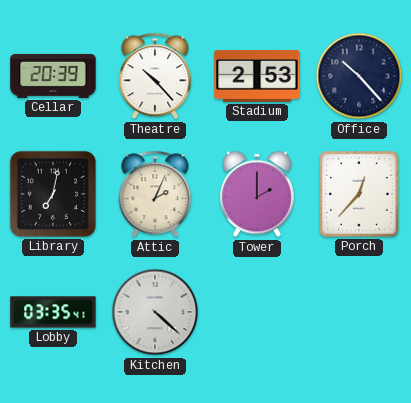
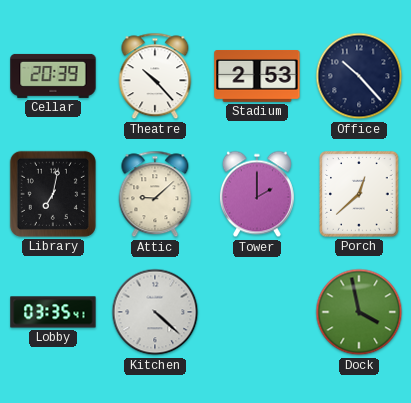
Attic: 2:04 -> 9:08
Porch: 12:37 -> 12:38
Dock: none -> 3:58
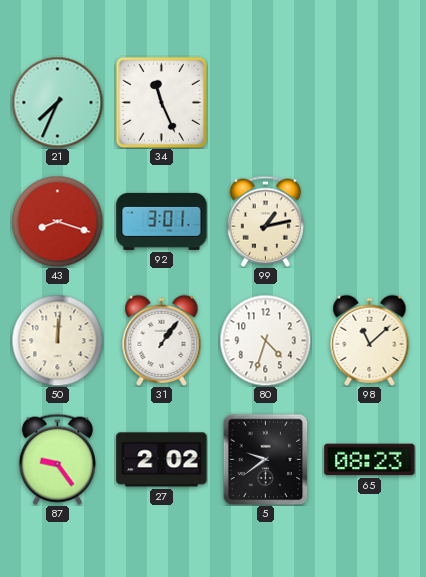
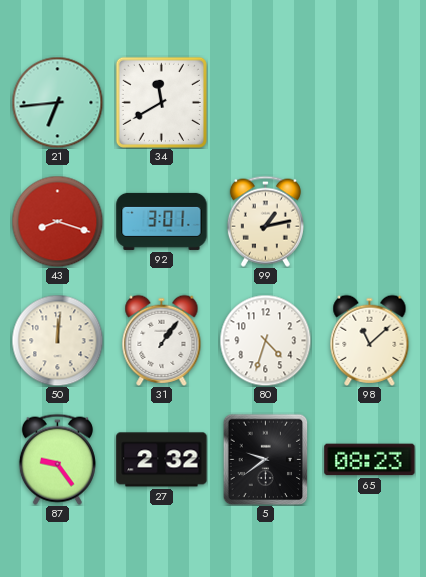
21: 7:34 -> 6:44
34: 11:26 -> 11:40
27: 2:02 -> 2:32
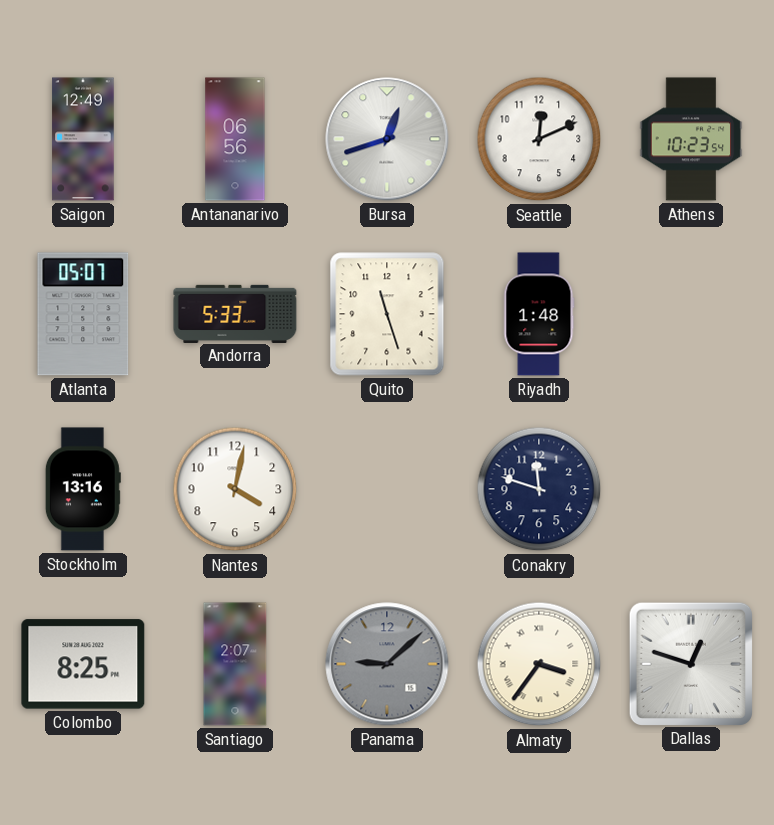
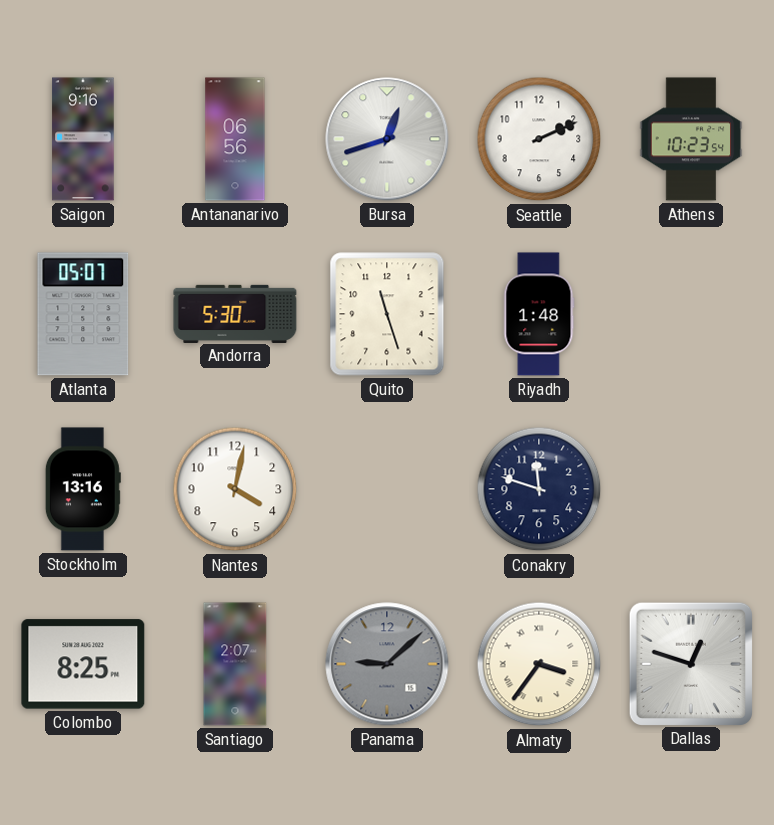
Saigon: 12:49 -> 9:16
Seattle: 12:11 -> 2:11
Andorra: 5:33 -> 5:30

********************

**Goal of the exercise**
Switch "Porch" to "Deck" in the listing above and write out its lines again with everything else unchanged. Leave the pictures out.

**Final result**
Attic: 2:04 -> 9:08
Deck: 12:37 -> 12:38
Dock: none -> 3:58
21: 7:34 -> 6:44
34: 11:26 -> 11:40
27: 2:02 -> 2:32
Saigon: 12:49 -> 9:16
Seattle: 12:11 -> 2:11
Andorra: 5:33 -> 5:30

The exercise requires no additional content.